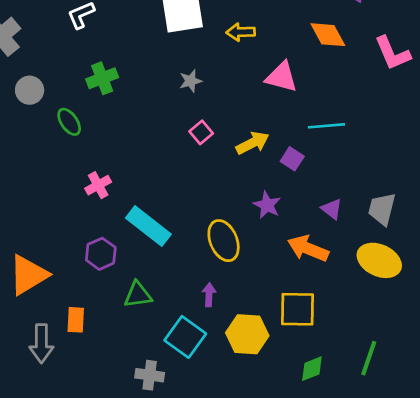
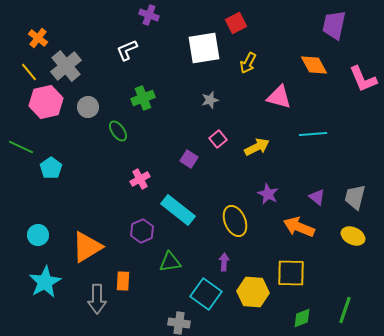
yellow arrow: (241, 32) -> (248, 63), turned -60
purple square: (292, 159) -> (189, 159), moved
yellow ellipse: (379, 260) -> (353, 236), size x0.7

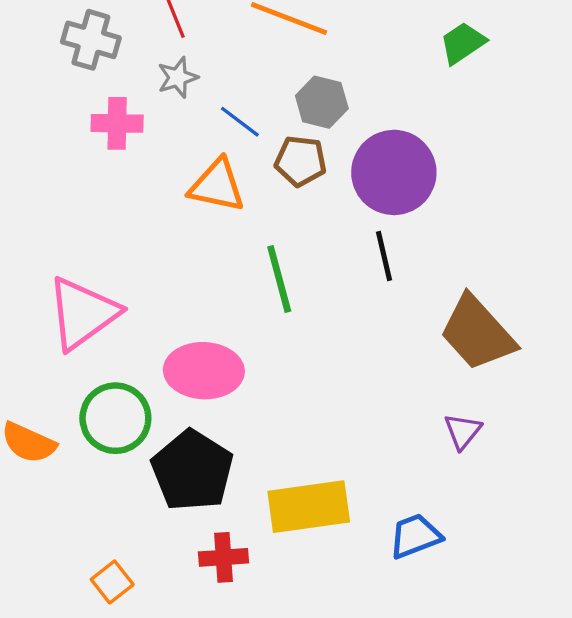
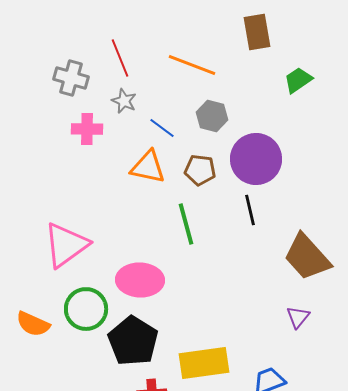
gray star: (178, 77) -> (124, 101), turned -30
brown pentagon: (300, 161) -> (200, 170), moved

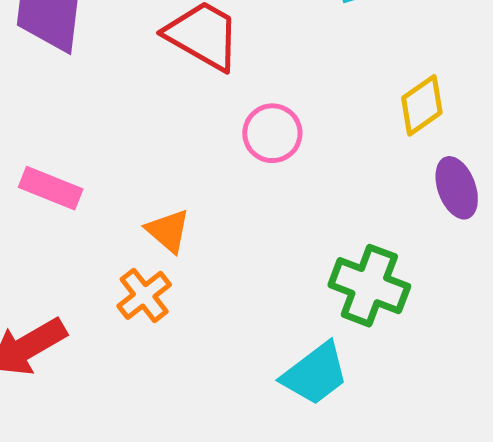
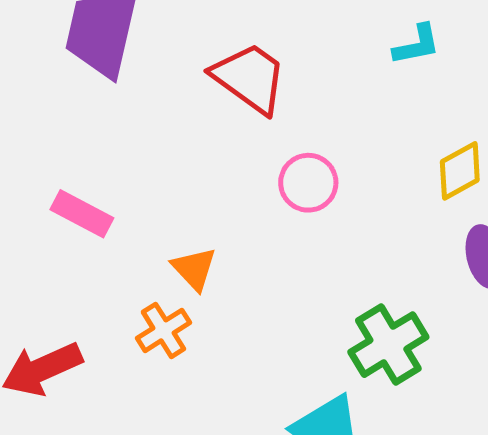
green cross: (369, 286) -> (388, 345), turned 32

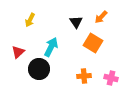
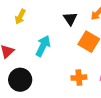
black circle: (39, 69) -> (20, 80), moved

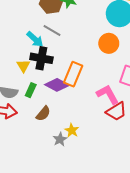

────────────────────────────────────────

▸ Exercise: Where a line in the listing holds the string "moved", include it in the count, then report the total alone.

▸ Solution to the exercise: 3